(Rows from a collection)
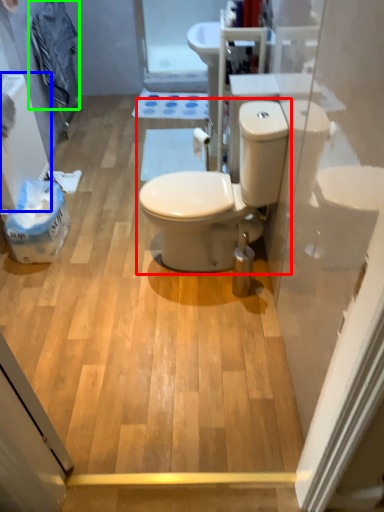
Question: Which is nearer to the toilet (highlighted by a red box)? radiator (highlighted by a blue box) or laundry (highlighted by a green box).

Choices:
 (A) radiator
 (B) laundry

Answer: (A)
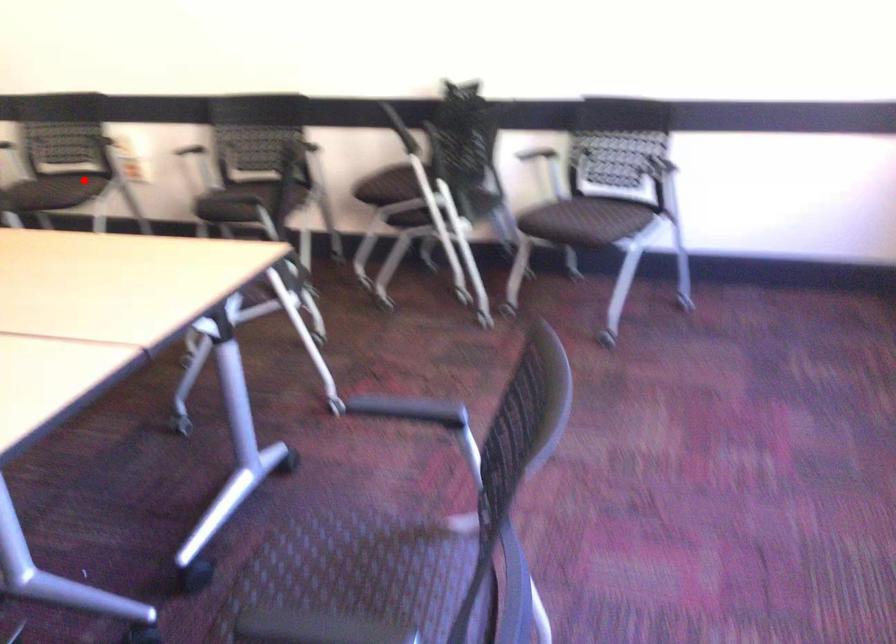
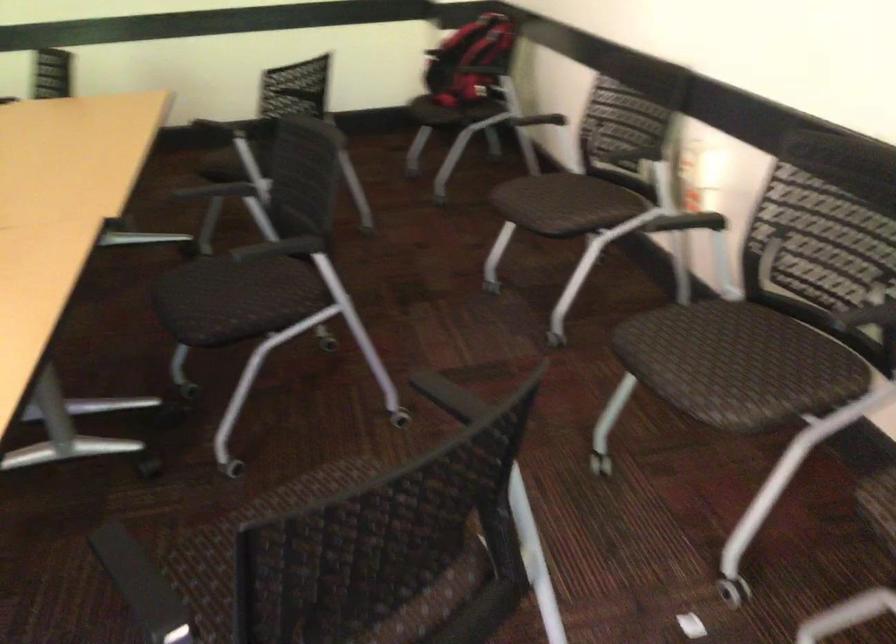
Question: I am providing you with two images of the same scene from different viewpoints. A red point is shown in image1. For the corresponding object point in image2, is it positioned nearer or farther from the camera?

Choices:
 (A) Nearer
 (B) Farther

Answer: (A)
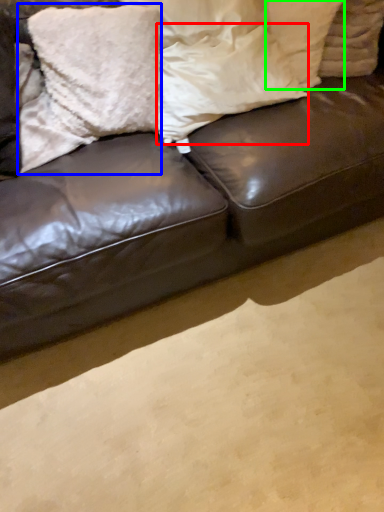
Question: Estimate the real-world distances between objects in this image. Which object is closer to pillow (highlighted by a red box), pillow (highlighted by a blue box) or pillow (highlighted by a green box)?

Choices:
 (A) pillow
 (B) pillow

Answer: (A)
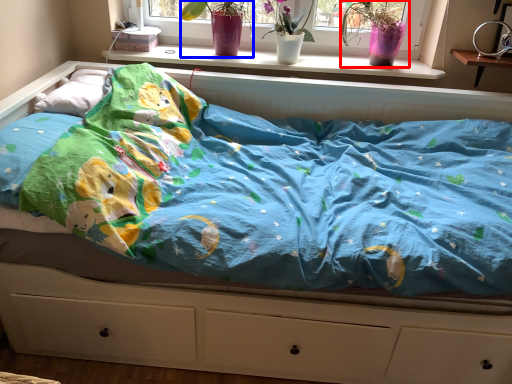
Question: Among these objects, which one is farthest to the camera, floral arrangement (highlighted by a red box) or floral arrangement (highlighted by a blue box)?

Choices:
 (A) floral arrangement
 (B) floral arrangement

Answer: (A)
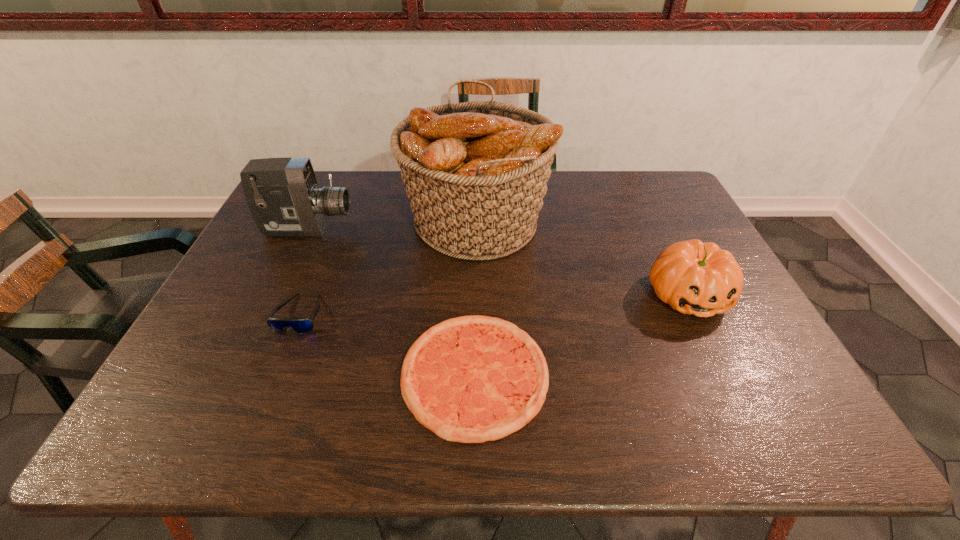
This screenshot has height=540, width=960. In order to click on vacant point located between the tallest object and the pumpkin in this screenshot , I will do `click(582, 258)`.

Identify the location of unoccupied area between the second shortest object and the basket. pyautogui.click(x=388, y=268).

Find the location of a particular element. This screenshot has height=540, width=960. blank region between the sunglasses and the third shortest object is located at coordinates (494, 305).

The height and width of the screenshot is (540, 960). In order to click on empty space that is in between the camcorder and the fourth tallest object in this screenshot , I will do `click(304, 272)`.

You are a GUI agent. You are given a task and a screenshot of the screen. Output one action in this format:
    pyautogui.click(x=<x>, y=<y>)
    Task: Click on the free space between the shortest object and the third shortest object
    The width and height of the screenshot is (960, 540).
    Given the screenshot: What is the action you would take?
    pyautogui.click(x=582, y=334)

The width and height of the screenshot is (960, 540). What are the coordinates of `free space between the fourth tallest object and the pizza` in the screenshot? It's located at (388, 344).

This screenshot has width=960, height=540. What are the coordinates of `free space between the camcorder and the tallest object` in the screenshot? It's located at (392, 225).

Locate an element on the screen. Image resolution: width=960 pixels, height=540 pixels. vacant space in between the fourth shortest object and the second shortest object is located at coordinates coord(304,272).

The width and height of the screenshot is (960, 540). Identify the location of free spot between the pumpkin and the second tallest object. (498, 262).

You are a GUI agent. You are given a task and a screenshot of the screen. Output one action in this format:
    pyautogui.click(x=<x>, y=<y>)
    Task: Click on the vacant space that's between the shortest object and the pumpkin
    
    Given the screenshot: What is the action you would take?
    pyautogui.click(x=582, y=334)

### PROBLEM DETAILS
Please retype, without any changes, the lines starting with the line that contains "The width and height of the screenshot is (960, 540). What" and going on through the line that contains "The width and height of the screenshot is (960, 540). Identify", including both of those lines.

### SOLUTION TO THIS EXERCISE
The width and height of the screenshot is (960, 540). What are the coordinates of `free space between the fourth tallest object and the pizza` in the screenshot? It's located at (388, 344).

This screenshot has width=960, height=540. What are the coordinates of `free space between the camcorder and the tallest object` in the screenshot? It's located at (392, 225).

Locate an element on the screen. Image resolution: width=960 pixels, height=540 pixels. vacant space in between the fourth shortest object and the second shortest object is located at coordinates coord(304,272).

The width and height of the screenshot is (960, 540). Identify the location of free spot between the pumpkin and the second tallest object. (498, 262).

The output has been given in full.